What you have to do:
Copy the lines from the first one up to and including the line containing "The purple satin dress at lower right is", replacing "decorative item" with "ornament" and keeping everything else unchanged.
-- begin --
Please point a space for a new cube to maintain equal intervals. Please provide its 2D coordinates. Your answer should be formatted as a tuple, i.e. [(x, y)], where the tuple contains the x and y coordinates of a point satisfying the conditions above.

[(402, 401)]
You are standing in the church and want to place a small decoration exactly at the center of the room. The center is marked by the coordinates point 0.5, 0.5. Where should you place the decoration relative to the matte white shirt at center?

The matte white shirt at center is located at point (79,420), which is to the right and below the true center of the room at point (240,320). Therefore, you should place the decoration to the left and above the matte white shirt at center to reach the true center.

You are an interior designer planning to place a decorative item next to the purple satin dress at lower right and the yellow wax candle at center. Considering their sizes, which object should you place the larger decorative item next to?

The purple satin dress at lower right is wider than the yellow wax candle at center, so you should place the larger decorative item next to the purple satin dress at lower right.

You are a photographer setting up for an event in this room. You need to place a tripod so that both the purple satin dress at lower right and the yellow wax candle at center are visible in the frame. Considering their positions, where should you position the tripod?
-- end --
Answer to the problem:
Please point a space for a new cube to maintain equal intervals. Please provide its 2D coordinates. Your answer should be formatted as a tuple, i.e. [(x, y)], where the tuple contains the x and y coordinates of a point satisfying the conditions above.

[(402, 401)]
You are standing in the church and want to place a small decoration exactly at the center of the room. The center is marked by the coordinates point 0.5, 0.5. Where should you place the decoration relative to the matte white shirt at center?

The matte white shirt at center is located at point (79,420), which is to the right and below the true center of the room at point (240,320). Therefore, you should place the decoration to the left and above the matte white shirt at center to reach the true center.

You are an interior designer planning to place a ornament next to the purple satin dress at lower right and the yellow wax candle at center. Considering their sizes, which object should you place the larger ornament next to?

The purple satin dress at lower right is wider than the yellow wax candle at center, so you should place the larger ornament next to the purple satin dress at lower right.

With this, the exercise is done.